→ Exercise: Search term "heart": copy each line of the records that contains it.

+ + + +

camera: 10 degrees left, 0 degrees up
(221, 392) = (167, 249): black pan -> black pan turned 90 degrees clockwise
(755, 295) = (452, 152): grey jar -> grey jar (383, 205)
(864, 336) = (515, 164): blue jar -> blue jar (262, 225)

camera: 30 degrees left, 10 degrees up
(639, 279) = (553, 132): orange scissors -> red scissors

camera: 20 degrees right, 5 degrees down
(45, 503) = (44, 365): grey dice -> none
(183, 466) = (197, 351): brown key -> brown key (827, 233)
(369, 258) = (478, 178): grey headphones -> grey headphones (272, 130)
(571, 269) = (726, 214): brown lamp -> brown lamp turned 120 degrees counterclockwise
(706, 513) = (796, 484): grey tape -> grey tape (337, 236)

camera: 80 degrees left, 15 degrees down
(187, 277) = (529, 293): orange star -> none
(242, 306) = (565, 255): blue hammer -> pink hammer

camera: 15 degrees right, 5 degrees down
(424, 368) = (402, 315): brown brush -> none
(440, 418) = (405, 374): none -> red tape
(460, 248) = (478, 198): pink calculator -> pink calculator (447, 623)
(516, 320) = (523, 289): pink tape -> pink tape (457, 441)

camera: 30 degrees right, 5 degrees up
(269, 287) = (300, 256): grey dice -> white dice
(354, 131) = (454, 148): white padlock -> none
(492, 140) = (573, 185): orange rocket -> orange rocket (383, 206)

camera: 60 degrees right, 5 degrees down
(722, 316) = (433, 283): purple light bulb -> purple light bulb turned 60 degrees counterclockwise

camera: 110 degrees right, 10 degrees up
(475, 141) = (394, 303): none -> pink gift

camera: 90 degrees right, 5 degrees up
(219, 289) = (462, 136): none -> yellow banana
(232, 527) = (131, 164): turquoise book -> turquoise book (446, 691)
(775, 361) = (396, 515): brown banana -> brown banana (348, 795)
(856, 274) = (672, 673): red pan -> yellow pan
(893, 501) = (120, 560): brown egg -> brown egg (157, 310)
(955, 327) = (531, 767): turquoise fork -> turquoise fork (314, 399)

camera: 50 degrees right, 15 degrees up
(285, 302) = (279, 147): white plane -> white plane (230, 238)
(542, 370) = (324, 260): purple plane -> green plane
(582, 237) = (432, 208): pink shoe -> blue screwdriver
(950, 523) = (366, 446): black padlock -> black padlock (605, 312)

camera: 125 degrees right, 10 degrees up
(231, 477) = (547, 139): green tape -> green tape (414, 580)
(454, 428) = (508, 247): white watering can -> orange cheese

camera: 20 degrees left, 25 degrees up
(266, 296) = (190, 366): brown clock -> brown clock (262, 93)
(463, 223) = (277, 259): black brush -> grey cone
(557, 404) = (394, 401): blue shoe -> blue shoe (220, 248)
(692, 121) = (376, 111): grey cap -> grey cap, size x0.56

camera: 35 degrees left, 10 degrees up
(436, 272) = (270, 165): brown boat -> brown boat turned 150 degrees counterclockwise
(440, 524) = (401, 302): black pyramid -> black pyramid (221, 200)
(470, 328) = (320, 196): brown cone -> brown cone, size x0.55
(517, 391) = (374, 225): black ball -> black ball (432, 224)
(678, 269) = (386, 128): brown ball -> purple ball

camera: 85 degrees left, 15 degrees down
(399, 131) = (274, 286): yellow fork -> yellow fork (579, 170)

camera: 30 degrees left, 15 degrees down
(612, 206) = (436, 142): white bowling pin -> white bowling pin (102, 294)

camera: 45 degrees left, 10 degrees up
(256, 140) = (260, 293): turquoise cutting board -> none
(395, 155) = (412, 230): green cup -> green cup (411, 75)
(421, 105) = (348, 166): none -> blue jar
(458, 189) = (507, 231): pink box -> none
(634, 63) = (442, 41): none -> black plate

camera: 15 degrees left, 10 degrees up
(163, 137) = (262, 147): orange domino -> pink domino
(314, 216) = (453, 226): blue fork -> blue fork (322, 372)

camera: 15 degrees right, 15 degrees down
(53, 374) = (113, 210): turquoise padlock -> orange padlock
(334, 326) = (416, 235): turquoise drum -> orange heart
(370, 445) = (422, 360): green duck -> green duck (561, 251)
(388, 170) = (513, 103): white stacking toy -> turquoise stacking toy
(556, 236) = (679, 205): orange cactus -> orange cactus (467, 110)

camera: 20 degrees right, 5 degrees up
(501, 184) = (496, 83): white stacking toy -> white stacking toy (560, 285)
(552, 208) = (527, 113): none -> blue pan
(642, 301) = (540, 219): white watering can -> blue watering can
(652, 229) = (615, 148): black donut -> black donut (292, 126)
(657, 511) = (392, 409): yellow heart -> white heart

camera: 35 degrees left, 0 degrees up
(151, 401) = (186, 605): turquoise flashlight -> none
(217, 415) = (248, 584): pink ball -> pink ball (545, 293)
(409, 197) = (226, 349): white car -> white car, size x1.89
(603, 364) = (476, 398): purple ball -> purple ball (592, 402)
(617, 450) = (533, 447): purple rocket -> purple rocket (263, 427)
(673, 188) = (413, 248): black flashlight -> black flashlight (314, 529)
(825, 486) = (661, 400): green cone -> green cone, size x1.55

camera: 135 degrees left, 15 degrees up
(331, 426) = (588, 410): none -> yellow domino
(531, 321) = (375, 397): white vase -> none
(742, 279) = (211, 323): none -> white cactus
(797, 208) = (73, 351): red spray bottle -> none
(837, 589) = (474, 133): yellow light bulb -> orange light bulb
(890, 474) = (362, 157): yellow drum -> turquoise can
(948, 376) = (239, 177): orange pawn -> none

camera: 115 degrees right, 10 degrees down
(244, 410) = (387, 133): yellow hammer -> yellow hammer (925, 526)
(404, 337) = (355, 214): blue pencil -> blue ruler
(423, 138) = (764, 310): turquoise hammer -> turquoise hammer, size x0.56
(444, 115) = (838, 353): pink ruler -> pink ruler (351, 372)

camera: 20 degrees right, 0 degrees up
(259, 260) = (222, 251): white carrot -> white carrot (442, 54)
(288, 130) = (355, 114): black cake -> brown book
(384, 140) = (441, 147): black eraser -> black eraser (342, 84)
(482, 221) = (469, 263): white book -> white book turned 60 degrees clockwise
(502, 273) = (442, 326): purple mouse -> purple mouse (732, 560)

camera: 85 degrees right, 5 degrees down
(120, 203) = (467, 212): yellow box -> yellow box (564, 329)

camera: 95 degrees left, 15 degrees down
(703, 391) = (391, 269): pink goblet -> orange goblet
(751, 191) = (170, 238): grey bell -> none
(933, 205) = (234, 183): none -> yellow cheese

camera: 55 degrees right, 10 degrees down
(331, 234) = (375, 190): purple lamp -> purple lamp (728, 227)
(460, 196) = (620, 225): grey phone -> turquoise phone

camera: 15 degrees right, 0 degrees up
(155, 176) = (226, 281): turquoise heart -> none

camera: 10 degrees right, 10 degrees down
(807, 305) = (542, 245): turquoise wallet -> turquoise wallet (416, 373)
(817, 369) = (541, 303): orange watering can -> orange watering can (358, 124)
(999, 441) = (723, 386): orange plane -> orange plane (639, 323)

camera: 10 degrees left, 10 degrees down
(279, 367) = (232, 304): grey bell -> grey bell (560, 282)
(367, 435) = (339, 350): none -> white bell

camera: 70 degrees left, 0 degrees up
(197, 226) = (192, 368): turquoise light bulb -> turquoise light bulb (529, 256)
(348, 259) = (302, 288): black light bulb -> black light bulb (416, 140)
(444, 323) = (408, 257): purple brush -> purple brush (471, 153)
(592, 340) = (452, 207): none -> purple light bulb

+ + + +

→ Your response:
(334, 326) = (416, 235): turquoise drum -> orange heart
(657, 511) = (392, 409): yellow heart -> white heart
(155, 176) = (226, 281): turquoise heart -> none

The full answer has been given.